Work to complete:
Return the records exactly as they appear below, omitting the pictures.
** Data provided follows **
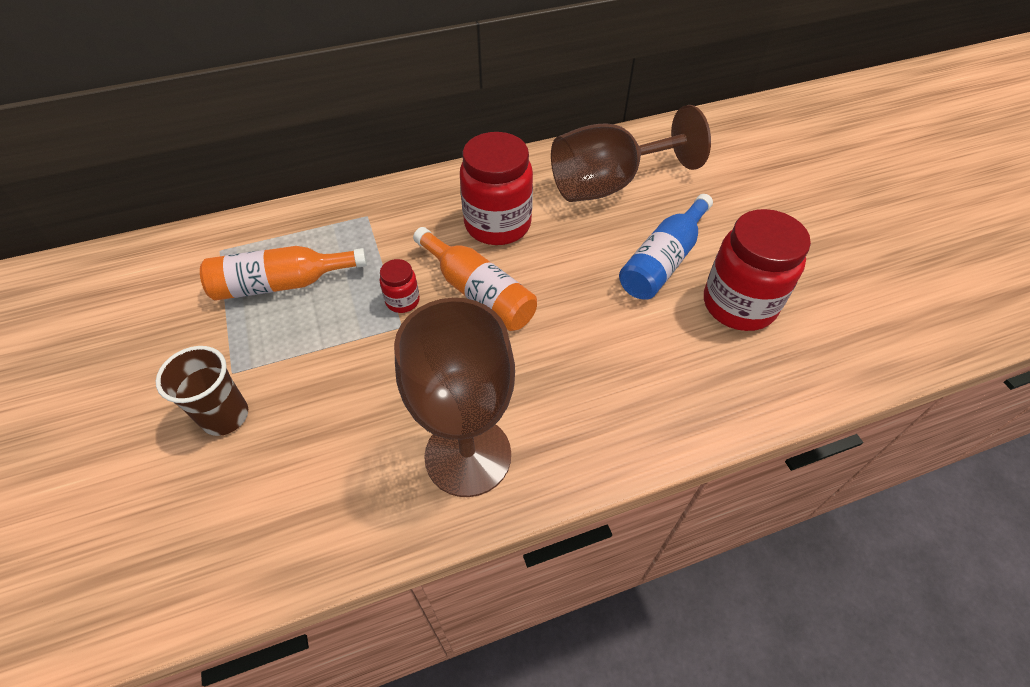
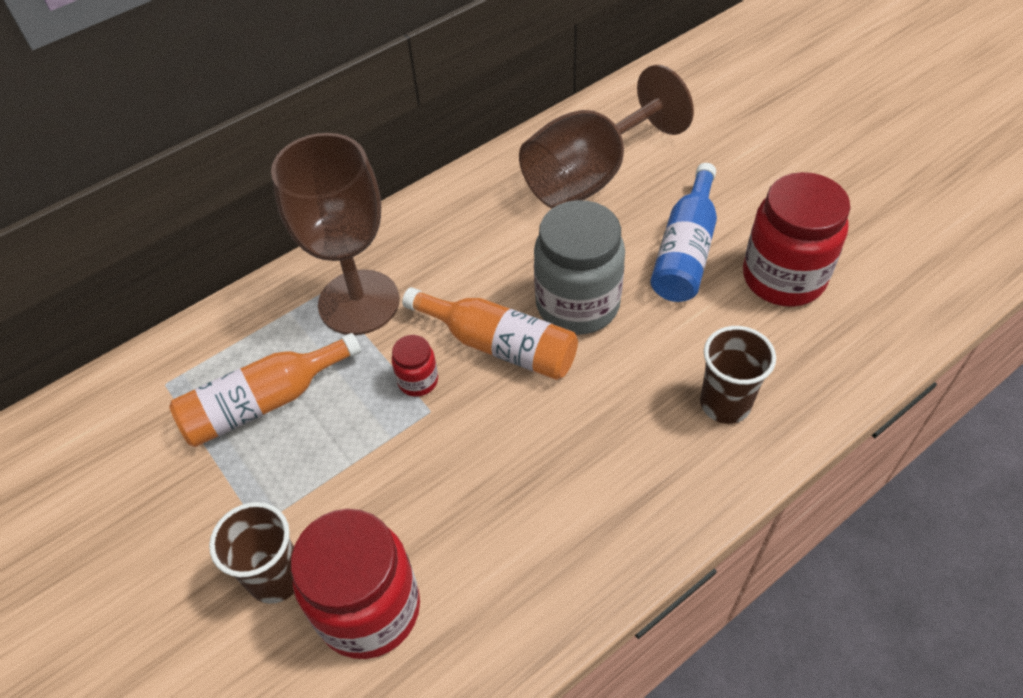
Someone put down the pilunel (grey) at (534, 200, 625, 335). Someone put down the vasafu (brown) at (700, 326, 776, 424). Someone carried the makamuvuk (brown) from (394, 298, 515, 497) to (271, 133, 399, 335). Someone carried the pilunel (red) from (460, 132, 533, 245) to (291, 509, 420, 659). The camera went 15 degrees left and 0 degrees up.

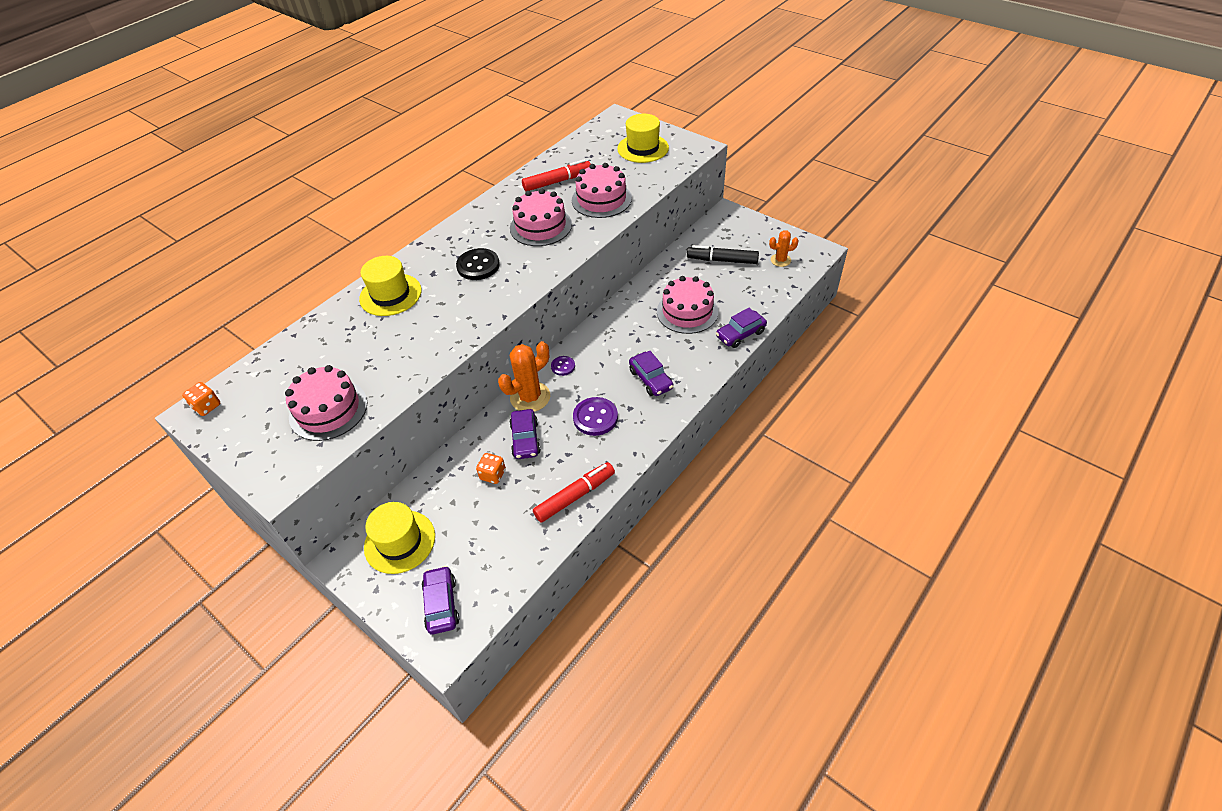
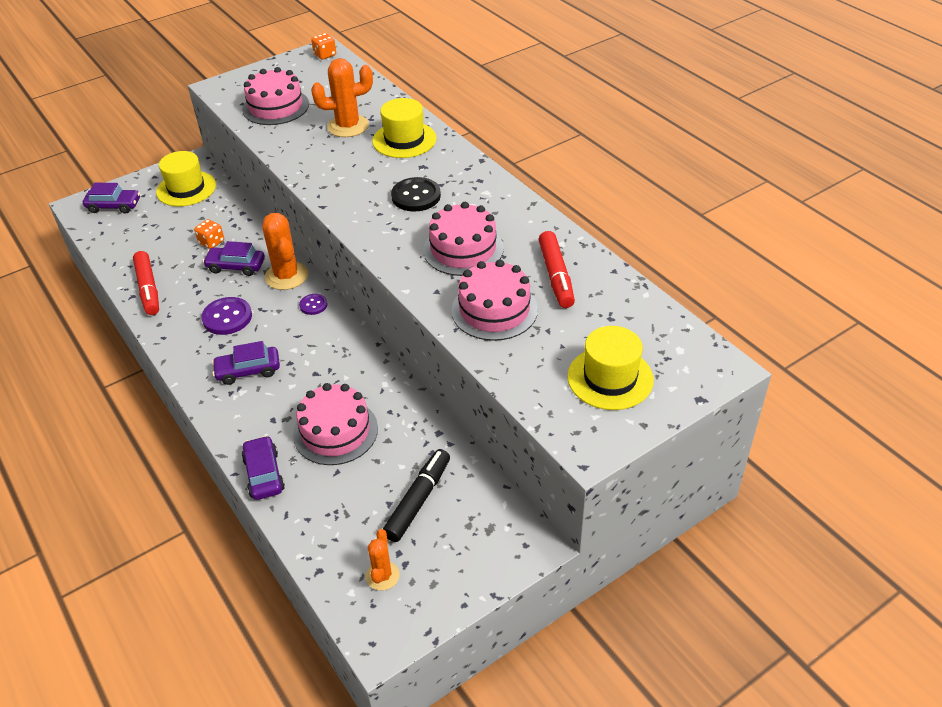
Someone put down the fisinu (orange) at (311, 58, 373, 137). The camera went 105 degrees right and 5 degrees down.

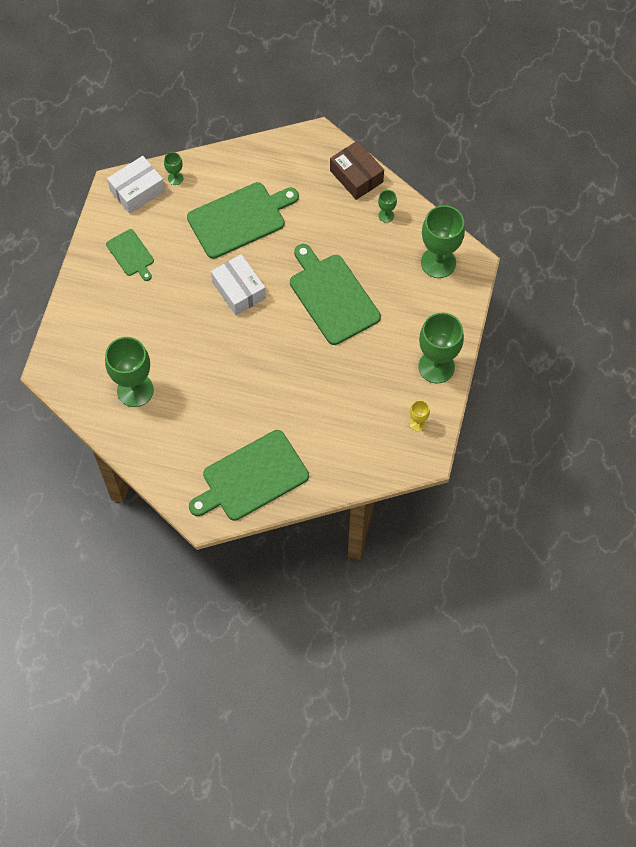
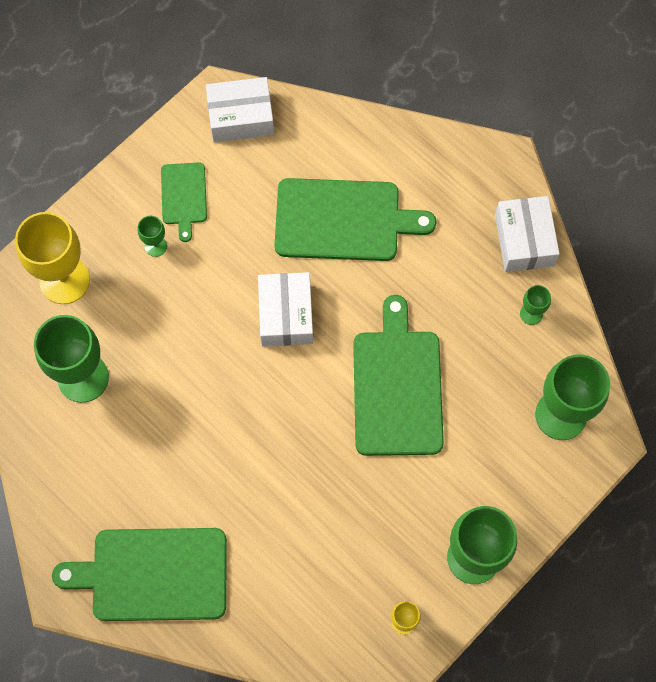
Someone put down the makamuvuk (yellow) at (15, 212, 90, 304). Someone carried the makamuvuk (green) from (164, 152, 183, 185) to (138, 216, 167, 257). Someone repainted the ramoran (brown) at (330, 141, 384, 200), which became the ramoran (white) at (495, 196, 560, 272). The camera went 30 degrees right and 5 degrees up.

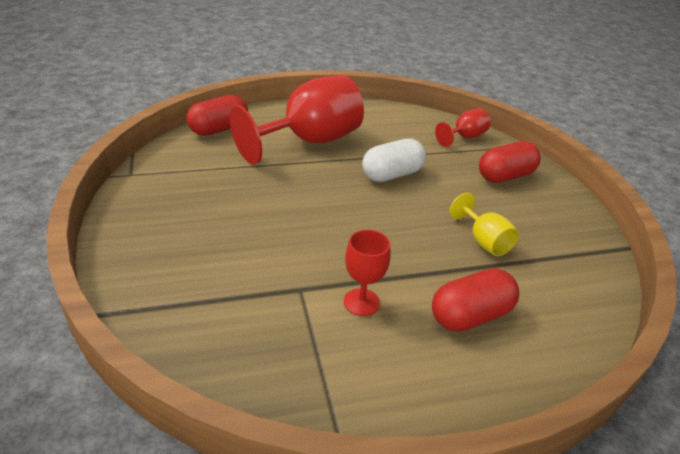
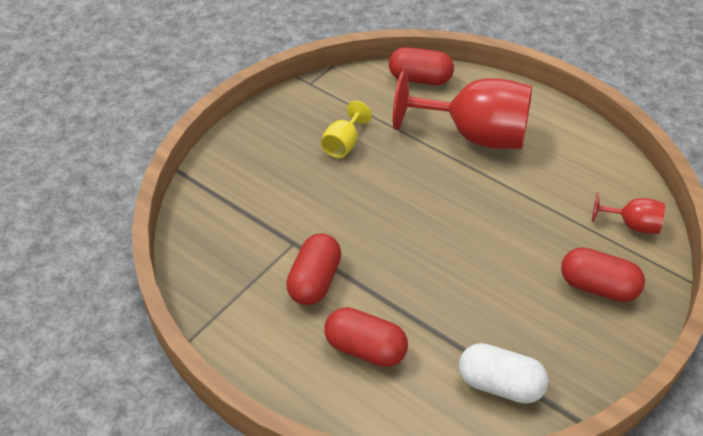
Someone carried the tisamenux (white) from (362, 139, 426, 182) to (459, 343, 549, 404). Someone carried the makamuvuk (yellow) from (449, 193, 519, 256) to (321, 101, 372, 158). Someone swapped the makamuvuk (red) at (344, 230, 391, 316) for the tisamenux (red) at (286, 234, 341, 305). The camera went 55 degrees right and 10 degrees up.

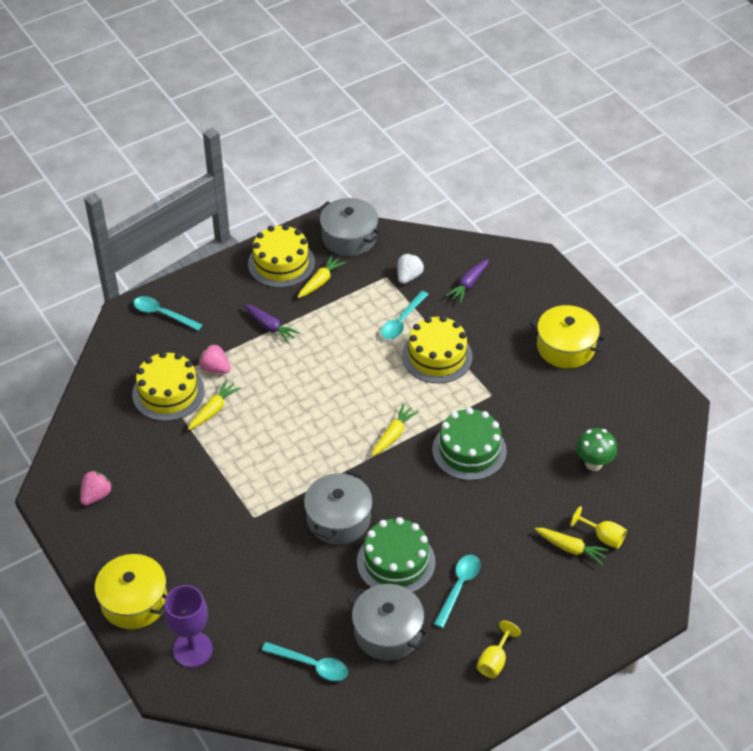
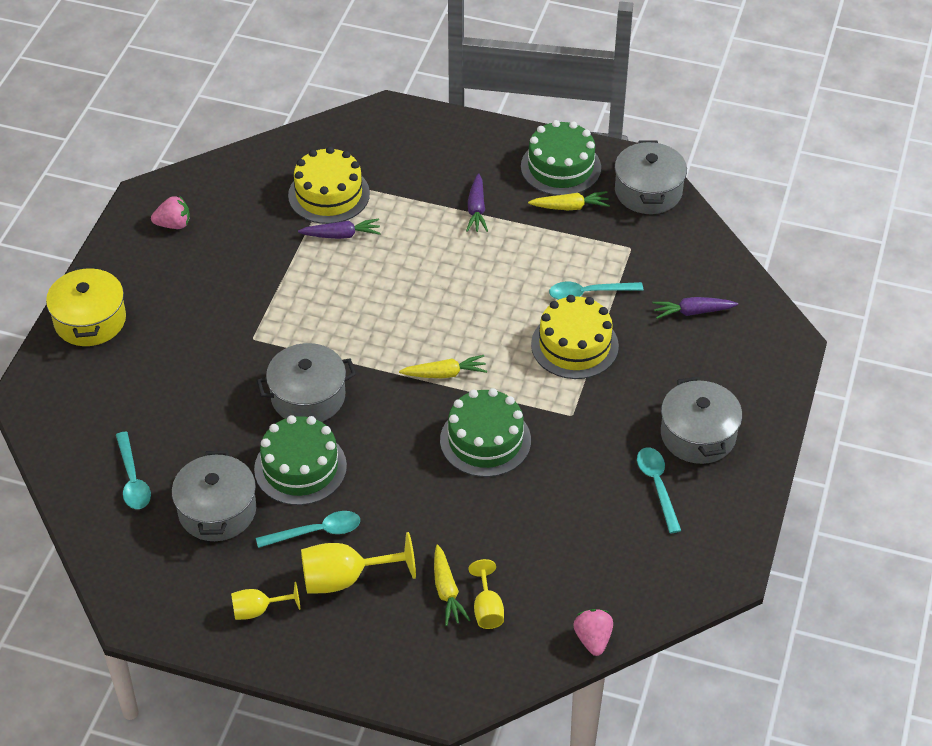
Someone took away the makamuvuk (purple) at (164, 585, 213, 668). Someone took away the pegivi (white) at (398, 253, 424, 284). Someone took away the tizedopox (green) at (576, 428, 617, 471). Someone put down the makamuvuk (yellow) at (301, 532, 416, 594). Someone carried the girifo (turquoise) from (133, 296, 202, 331) to (637, 447, 681, 534). Someone carried the pegivi (pink) from (198, 343, 231, 374) to (573, 609, 613, 656). Someone repainted the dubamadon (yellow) at (188, 380, 241, 430), which became the dubamadon (purple) at (298, 218, 381, 239). Someone repainted the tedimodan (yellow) at (248, 224, 315, 288), which became the tedimodan (green) at (521, 120, 601, 195). Someone repainted the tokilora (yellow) at (530, 305, 607, 368), which became the tokilora (grey) at (661, 376, 742, 464). The camera went 50 degrees right and 0 degrees up.

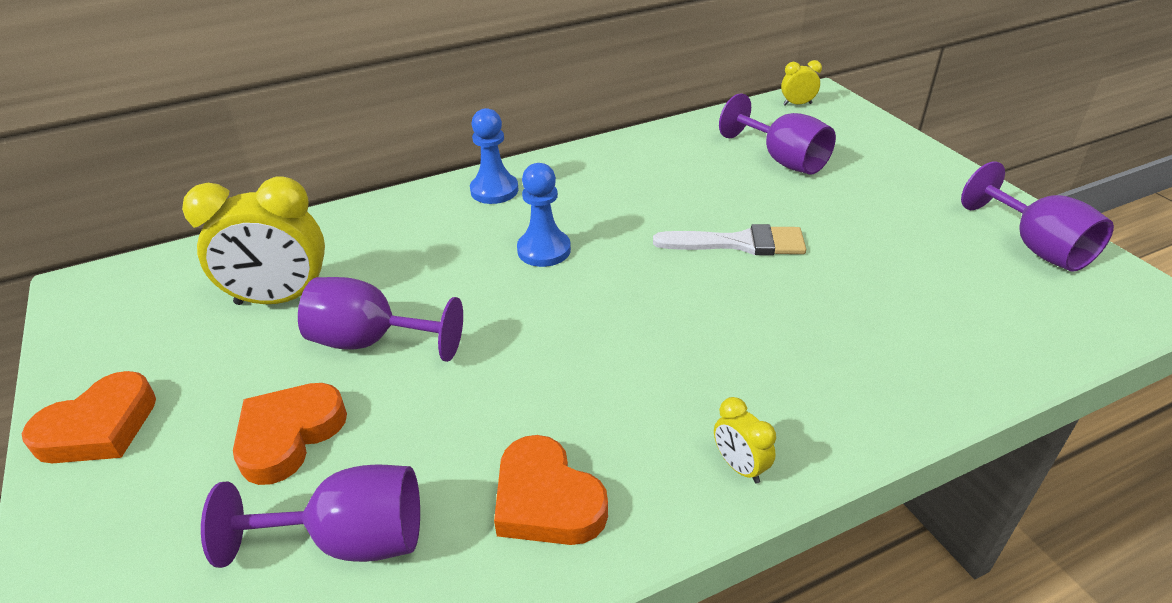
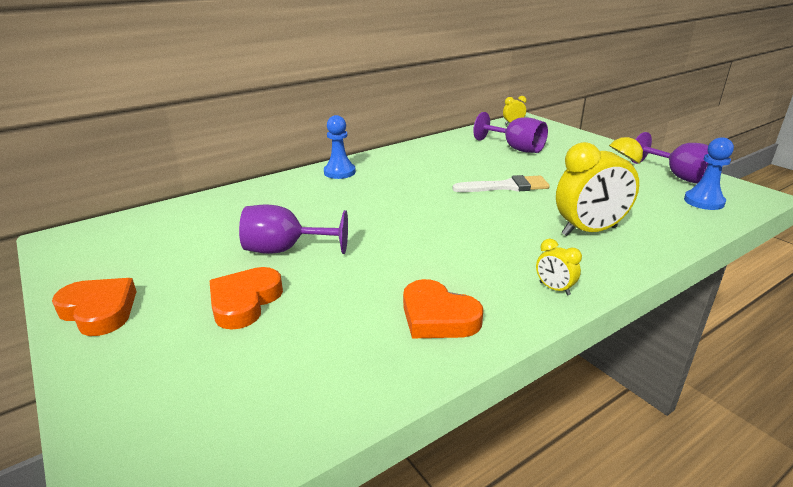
Someone took away the makamuvuk (purple) at (201, 464, 420, 568). Someone carried the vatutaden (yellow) from (182, 176, 325, 305) to (556, 137, 643, 236). Someone carried the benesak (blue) from (517, 163, 571, 267) to (684, 137, 734, 210). Someone rotated the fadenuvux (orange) at (22, 371, 156, 463) by 90 degrees counterclockwise. The camera went 10 degrees left and 10 degrees down.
** End of Data provided **
Answer to this problem:
Someone put down the pilunel (grey) at (534, 200, 625, 335). Someone put down the vasafu (brown) at (700, 326, 776, 424). Someone carried the makamuvuk (brown) from (394, 298, 515, 497) to (271, 133, 399, 335). Someone carried the pilunel (red) from (460, 132, 533, 245) to (291, 509, 420, 659). The camera went 15 degrees left and 0 degrees up.

Someone put down the fisinu (orange) at (311, 58, 373, 137). The camera went 105 degrees right and 5 degrees down.

Someone put down the makamuvuk (yellow) at (15, 212, 90, 304). Someone carried the makamuvuk (green) from (164, 152, 183, 185) to (138, 216, 167, 257). Someone repainted the ramoran (brown) at (330, 141, 384, 200), which became the ramoran (white) at (495, 196, 560, 272). The camera went 30 degrees right and 5 degrees up.

Someone carried the tisamenux (white) from (362, 139, 426, 182) to (459, 343, 549, 404). Someone carried the makamuvuk (yellow) from (449, 193, 519, 256) to (321, 101, 372, 158). Someone swapped the makamuvuk (red) at (344, 230, 391, 316) for the tisamenux (red) at (286, 234, 341, 305). The camera went 55 degrees right and 10 degrees up.

Someone took away the makamuvuk (purple) at (164, 585, 213, 668). Someone took away the pegivi (white) at (398, 253, 424, 284). Someone took away the tizedopox (green) at (576, 428, 617, 471). Someone put down the makamuvuk (yellow) at (301, 532, 416, 594). Someone carried the girifo (turquoise) from (133, 296, 202, 331) to (637, 447, 681, 534). Someone carried the pegivi (pink) from (198, 343, 231, 374) to (573, 609, 613, 656). Someone repainted the dubamadon (yellow) at (188, 380, 241, 430), which became the dubamadon (purple) at (298, 218, 381, 239). Someone repainted the tedimodan (yellow) at (248, 224, 315, 288), which became the tedimodan (green) at (521, 120, 601, 195). Someone repainted the tokilora (yellow) at (530, 305, 607, 368), which became the tokilora (grey) at (661, 376, 742, 464). The camera went 50 degrees right and 0 degrees up.

Someone took away the makamuvuk (purple) at (201, 464, 420, 568). Someone carried the vatutaden (yellow) from (182, 176, 325, 305) to (556, 137, 643, 236). Someone carried the benesak (blue) from (517, 163, 571, 267) to (684, 137, 734, 210). Someone rotated the fadenuvux (orange) at (22, 371, 156, 463) by 90 degrees counterclockwise. The camera went 10 degrees left and 10 degrees down.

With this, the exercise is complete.